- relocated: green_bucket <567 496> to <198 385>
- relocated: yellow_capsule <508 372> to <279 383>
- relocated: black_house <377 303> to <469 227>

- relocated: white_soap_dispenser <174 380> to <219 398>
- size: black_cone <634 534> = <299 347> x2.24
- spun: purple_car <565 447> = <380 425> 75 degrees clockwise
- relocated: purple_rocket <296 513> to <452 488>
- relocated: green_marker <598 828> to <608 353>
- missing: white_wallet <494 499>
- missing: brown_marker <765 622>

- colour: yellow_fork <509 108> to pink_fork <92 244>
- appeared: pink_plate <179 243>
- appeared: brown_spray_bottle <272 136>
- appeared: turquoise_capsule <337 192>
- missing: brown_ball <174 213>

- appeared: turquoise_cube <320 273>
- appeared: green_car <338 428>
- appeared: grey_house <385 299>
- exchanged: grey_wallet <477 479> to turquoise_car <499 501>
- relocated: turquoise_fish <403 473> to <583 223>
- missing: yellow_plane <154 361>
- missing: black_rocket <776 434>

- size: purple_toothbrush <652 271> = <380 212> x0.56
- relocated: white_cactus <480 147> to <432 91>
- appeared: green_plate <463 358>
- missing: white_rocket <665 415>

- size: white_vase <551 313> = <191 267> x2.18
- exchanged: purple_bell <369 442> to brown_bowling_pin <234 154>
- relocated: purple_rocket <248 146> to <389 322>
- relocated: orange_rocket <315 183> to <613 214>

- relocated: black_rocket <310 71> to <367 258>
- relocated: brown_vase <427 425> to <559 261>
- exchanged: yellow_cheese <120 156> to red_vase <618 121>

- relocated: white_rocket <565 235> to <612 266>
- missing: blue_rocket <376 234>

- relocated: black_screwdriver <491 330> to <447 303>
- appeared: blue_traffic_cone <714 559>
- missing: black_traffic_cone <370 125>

## PROBLEM TO WORK ON
Go through the material above and copy each line that has the word "appeared".

## SOLUTION TO THIS PROBLEM
- appeared: pink_plate <179 243>
- appeared: brown_spray_bottle <272 136>
- appeared: turquoise_capsule <337 192>
- appeared: turquoise_cube <320 273>
- appeared: green_car <338 428>
- appeared: grey_house <385 299>
- appeared: green_plate <463 358>
- appeared: blue_traffic_cone <714 559>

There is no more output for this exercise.